Given entries Block Start

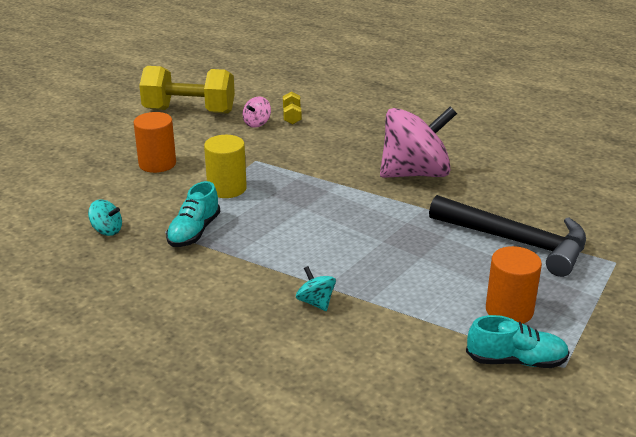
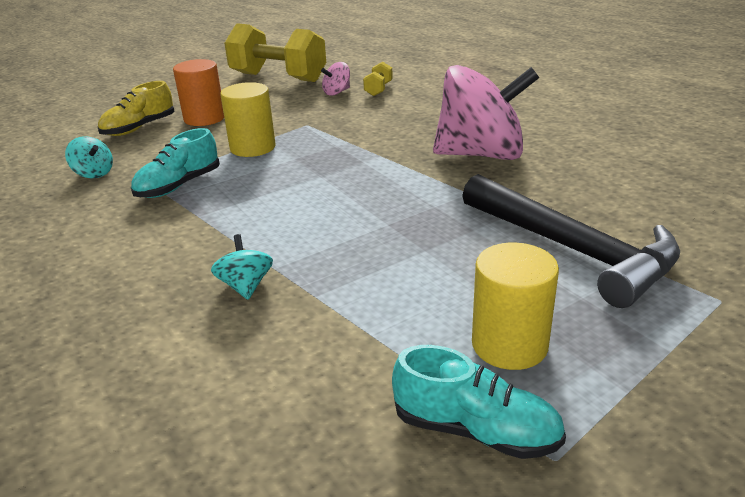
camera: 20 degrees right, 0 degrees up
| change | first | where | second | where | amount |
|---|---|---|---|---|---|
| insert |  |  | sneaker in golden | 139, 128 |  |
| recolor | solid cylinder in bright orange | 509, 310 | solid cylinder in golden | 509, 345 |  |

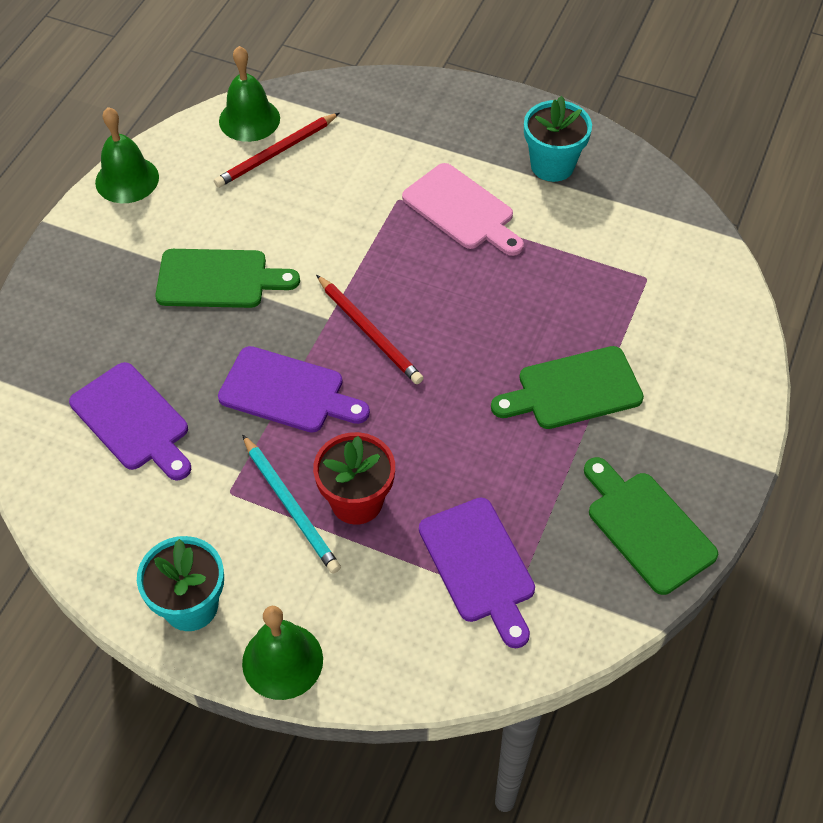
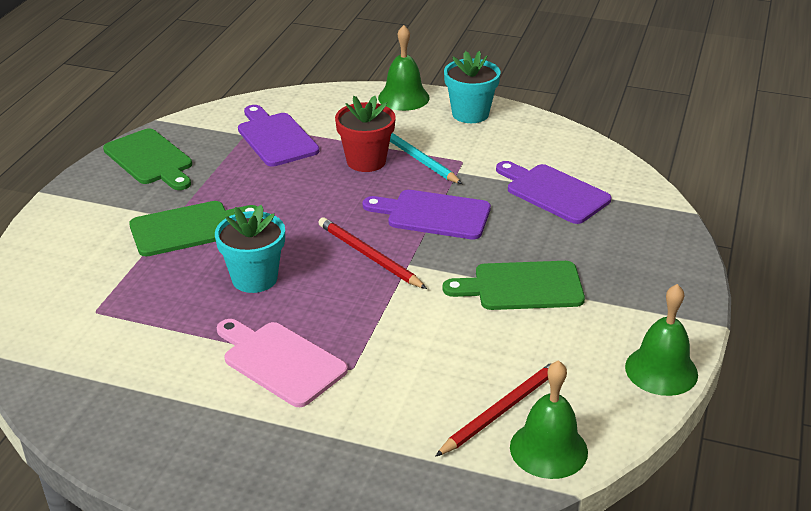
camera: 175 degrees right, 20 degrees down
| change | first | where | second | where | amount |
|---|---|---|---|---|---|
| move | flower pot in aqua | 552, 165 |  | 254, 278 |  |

Given entries Block End

*Goal of the exercise*
Restate each entry word for word; pictures stay out of the copy.

*Result for this exercise*
camera: 20 degrees right, 0 degrees up
| change | first | where | second | where | amount |
|---|---|---|---|---|---|
| insert |  |  | sneaker in golden | 139, 128 |  |
| recolor | solid cylinder in bright orange | 509, 310 | solid cylinder in golden | 509, 345 |  |

camera: 175 degrees right, 20 degrees down
| change | first | where | second | where | amount |
|---|---|---|---|---|---|
| move | flower pot in aqua | 552, 165 |  | 254, 278 |  |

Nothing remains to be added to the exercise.